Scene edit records

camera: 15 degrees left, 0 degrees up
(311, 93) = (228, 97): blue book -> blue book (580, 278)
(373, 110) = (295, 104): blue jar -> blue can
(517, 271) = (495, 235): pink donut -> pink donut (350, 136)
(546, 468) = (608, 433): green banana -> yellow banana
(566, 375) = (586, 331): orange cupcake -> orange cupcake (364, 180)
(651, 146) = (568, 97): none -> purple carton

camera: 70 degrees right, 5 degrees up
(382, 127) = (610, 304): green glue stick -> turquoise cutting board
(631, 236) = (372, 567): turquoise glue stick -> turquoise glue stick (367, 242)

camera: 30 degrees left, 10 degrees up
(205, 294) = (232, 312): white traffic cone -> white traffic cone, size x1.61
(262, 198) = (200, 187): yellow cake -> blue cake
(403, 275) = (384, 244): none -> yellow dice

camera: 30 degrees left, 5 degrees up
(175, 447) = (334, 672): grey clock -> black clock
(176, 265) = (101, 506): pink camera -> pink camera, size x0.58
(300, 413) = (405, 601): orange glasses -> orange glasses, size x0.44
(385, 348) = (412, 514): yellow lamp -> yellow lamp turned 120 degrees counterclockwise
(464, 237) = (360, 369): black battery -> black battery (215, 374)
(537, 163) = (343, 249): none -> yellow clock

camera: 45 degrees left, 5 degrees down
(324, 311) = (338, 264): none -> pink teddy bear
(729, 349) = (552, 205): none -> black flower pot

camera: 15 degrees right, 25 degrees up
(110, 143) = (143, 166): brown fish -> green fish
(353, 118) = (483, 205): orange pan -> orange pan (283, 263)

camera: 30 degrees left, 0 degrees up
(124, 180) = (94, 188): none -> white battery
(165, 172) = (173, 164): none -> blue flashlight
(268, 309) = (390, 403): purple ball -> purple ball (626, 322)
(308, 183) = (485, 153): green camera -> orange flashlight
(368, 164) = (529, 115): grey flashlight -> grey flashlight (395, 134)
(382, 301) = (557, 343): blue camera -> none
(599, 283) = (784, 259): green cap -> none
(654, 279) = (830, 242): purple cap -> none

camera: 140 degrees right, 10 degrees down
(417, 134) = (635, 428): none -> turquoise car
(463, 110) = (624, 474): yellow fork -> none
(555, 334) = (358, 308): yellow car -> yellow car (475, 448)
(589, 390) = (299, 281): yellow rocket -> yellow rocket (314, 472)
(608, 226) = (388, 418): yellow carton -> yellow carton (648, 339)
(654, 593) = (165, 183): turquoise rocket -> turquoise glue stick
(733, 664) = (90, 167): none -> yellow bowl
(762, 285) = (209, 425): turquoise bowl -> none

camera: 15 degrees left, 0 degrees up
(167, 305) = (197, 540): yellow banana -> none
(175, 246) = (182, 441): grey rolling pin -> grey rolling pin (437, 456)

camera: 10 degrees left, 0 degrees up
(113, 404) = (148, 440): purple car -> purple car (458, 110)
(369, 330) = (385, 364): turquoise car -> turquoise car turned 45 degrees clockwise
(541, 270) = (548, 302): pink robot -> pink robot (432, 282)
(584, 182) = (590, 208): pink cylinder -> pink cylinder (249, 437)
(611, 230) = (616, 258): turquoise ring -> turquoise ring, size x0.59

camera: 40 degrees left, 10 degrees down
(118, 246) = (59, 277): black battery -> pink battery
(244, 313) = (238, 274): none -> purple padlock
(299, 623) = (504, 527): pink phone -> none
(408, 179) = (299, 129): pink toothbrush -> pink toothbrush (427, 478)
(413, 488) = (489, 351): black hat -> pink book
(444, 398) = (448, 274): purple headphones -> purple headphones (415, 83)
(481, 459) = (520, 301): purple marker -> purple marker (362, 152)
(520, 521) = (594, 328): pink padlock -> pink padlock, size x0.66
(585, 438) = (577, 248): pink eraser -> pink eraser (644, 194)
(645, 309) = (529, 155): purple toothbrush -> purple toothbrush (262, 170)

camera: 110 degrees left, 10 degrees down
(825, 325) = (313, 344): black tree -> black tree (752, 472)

_Your assignment_:
Line by line, retype the data exactly as written.

_Output of the task_:
camera: 15 degrees left, 0 degrees up
(311, 93) = (228, 97): blue book -> blue book (580, 278)
(373, 110) = (295, 104): blue jar -> blue can
(517, 271) = (495, 235): pink donut -> pink donut (350, 136)
(546, 468) = (608, 433): green banana -> yellow banana
(566, 375) = (586, 331): orange cupcake -> orange cupcake (364, 180)
(651, 146) = (568, 97): none -> purple carton

camera: 70 degrees right, 5 degrees up
(382, 127) = (610, 304): green glue stick -> turquoise cutting board
(631, 236) = (372, 567): turquoise glue stick -> turquoise glue stick (367, 242)

camera: 30 degrees left, 10 degrees up
(205, 294) = (232, 312): white traffic cone -> white traffic cone, size x1.61
(262, 198) = (200, 187): yellow cake -> blue cake
(403, 275) = (384, 244): none -> yellow dice

camera: 30 degrees left, 5 degrees up
(175, 447) = (334, 672): grey clock -> black clock
(176, 265) = (101, 506): pink camera -> pink camera, size x0.58
(300, 413) = (405, 601): orange glasses -> orange glasses, size x0.44
(385, 348) = (412, 514): yellow lamp -> yellow lamp turned 120 degrees counterclockwise
(464, 237) = (360, 369): black battery -> black battery (215, 374)
(537, 163) = (343, 249): none -> yellow clock

camera: 45 degrees left, 5 degrees down
(324, 311) = (338, 264): none -> pink teddy bear
(729, 349) = (552, 205): none -> black flower pot

camera: 15 degrees right, 25 degrees up
(110, 143) = (143, 166): brown fish -> green fish
(353, 118) = (483, 205): orange pan -> orange pan (283, 263)

camera: 30 degrees left, 0 degrees up
(124, 180) = (94, 188): none -> white battery
(165, 172) = (173, 164): none -> blue flashlight
(268, 309) = (390, 403): purple ball -> purple ball (626, 322)
(308, 183) = (485, 153): green camera -> orange flashlight
(368, 164) = (529, 115): grey flashlight -> grey flashlight (395, 134)
(382, 301) = (557, 343): blue camera -> none
(599, 283) = (784, 259): green cap -> none
(654, 279) = (830, 242): purple cap -> none

camera: 140 degrees right, 10 degrees down
(417, 134) = (635, 428): none -> turquoise car
(463, 110) = (624, 474): yellow fork -> none
(555, 334) = (358, 308): yellow car -> yellow car (475, 448)
(589, 390) = (299, 281): yellow rocket -> yellow rocket (314, 472)
(608, 226) = (388, 418): yellow carton -> yellow carton (648, 339)
(654, 593) = (165, 183): turquoise rocket -> turquoise glue stick
(733, 664) = (90, 167): none -> yellow bowl
(762, 285) = (209, 425): turquoise bowl -> none

camera: 15 degrees left, 0 degrees up
(167, 305) = (197, 540): yellow banana -> none
(175, 246) = (182, 441): grey rolling pin -> grey rolling pin (437, 456)

camera: 10 degrees left, 0 degrees up
(113, 404) = (148, 440): purple car -> purple car (458, 110)
(369, 330) = (385, 364): turquoise car -> turquoise car turned 45 degrees clockwise
(541, 270) = (548, 302): pink robot -> pink robot (432, 282)
(584, 182) = (590, 208): pink cylinder -> pink cylinder (249, 437)
(611, 230) = (616, 258): turquoise ring -> turquoise ring, size x0.59

camera: 40 degrees left, 10 degrees down
(118, 246) = (59, 277): black battery -> pink battery
(244, 313) = (238, 274): none -> purple padlock
(299, 623) = (504, 527): pink phone -> none
(408, 179) = (299, 129): pink toothbrush -> pink toothbrush (427, 478)
(413, 488) = (489, 351): black hat -> pink book
(444, 398) = (448, 274): purple headphones -> purple headphones (415, 83)
(481, 459) = (520, 301): purple marker -> purple marker (362, 152)
(520, 521) = (594, 328): pink padlock -> pink padlock, size x0.66
(585, 438) = (577, 248): pink eraser -> pink eraser (644, 194)
(645, 309) = (529, 155): purple toothbrush -> purple toothbrush (262, 170)

camera: 110 degrees left, 10 degrees down
(825, 325) = (313, 344): black tree -> black tree (752, 472)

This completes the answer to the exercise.